--- DATA FOR THIS EXERCISE Enclosed Below ---

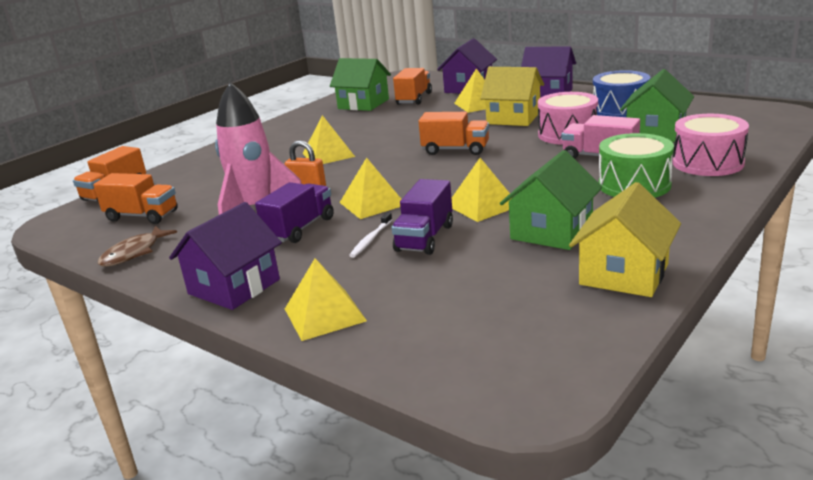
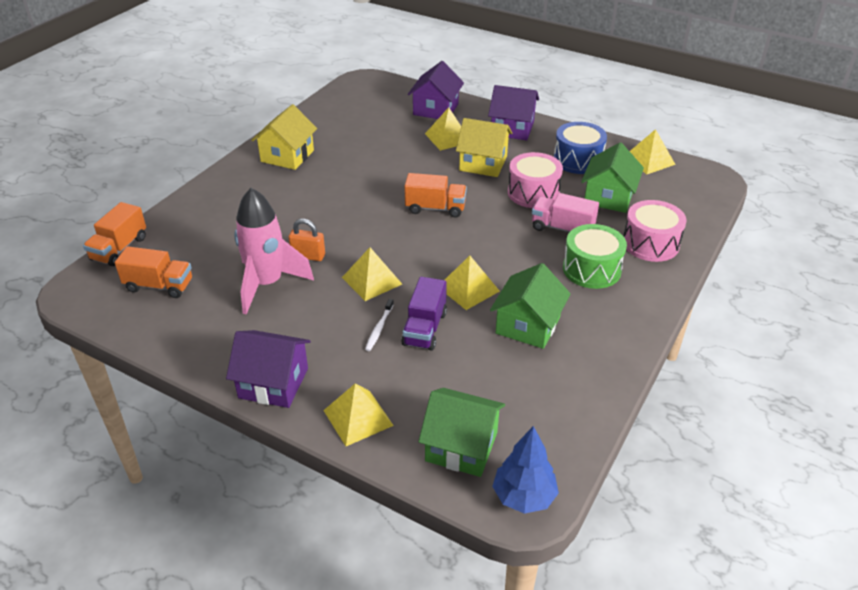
camera: 10 degrees left, 15 degrees up
(134, 253) = (169, 337): brown fish -> none
(234, 286) = (273, 383): purple house -> purple house turned 75 degrees clockwise
(300, 229) = (313, 311): purple truck -> none
(328, 155) = (317, 206): yellow pyramid -> yellow pyramid (648, 160)
(363, 104) = (335, 126): green house -> green house (461, 446)
(414, 99) = (384, 122): orange truck -> none
(530, 390) = (524, 496): none -> blue tree
(624, 274) = (585, 378): yellow house -> yellow house (287, 156)

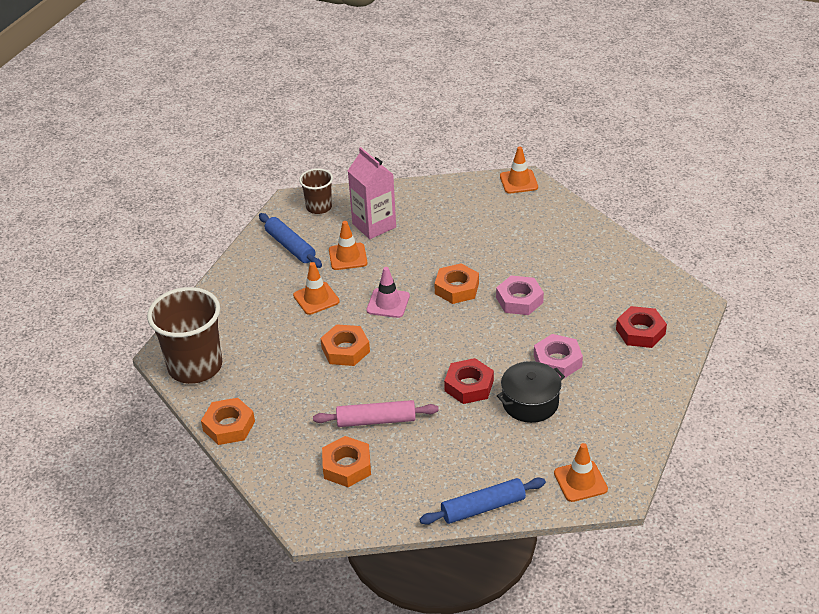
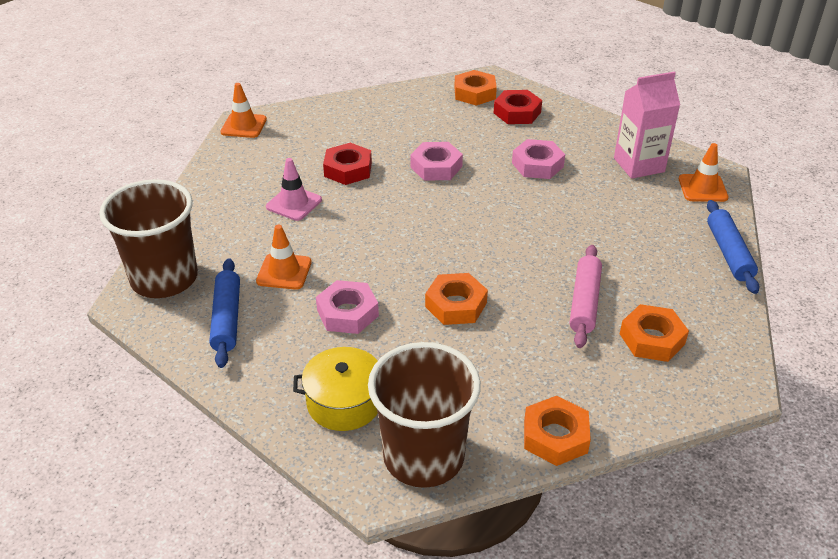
camera: 75 degrees left, 0 degrees up
(231, 320) = (344, 402): none -> yellow pot
(290, 246) = (227, 319): blue rolling pin -> blue rolling pin turned 75 degrees counterclockwise
(316, 298) = (347, 313): orange traffic cone -> pink nut
(319, 207) = (164, 278): brown cup -> brown cup, size x1.83
(374, 225) = (239, 239): pink carton -> pink carton (639, 165)
(388, 303) = (390, 256): pink traffic cone -> pink traffic cone (294, 203)
(456, 288) = (394, 202): orange nut -> orange nut (474, 93)
(469, 386) = (552, 226): red nut -> red nut (348, 169)
(530, 403) = (590, 193): black pot -> none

--- End of Enclosed DATA FOR THIS EXERCISE ---

Check each line of the records for the word "none" and extract those that contain it.

▶ _RESPONSE AREA_
(134, 253) = (169, 337): brown fish -> none
(300, 229) = (313, 311): purple truck -> none
(414, 99) = (384, 122): orange truck -> none
(530, 390) = (524, 496): none -> blue tree
(231, 320) = (344, 402): none -> yellow pot
(530, 403) = (590, 193): black pot -> none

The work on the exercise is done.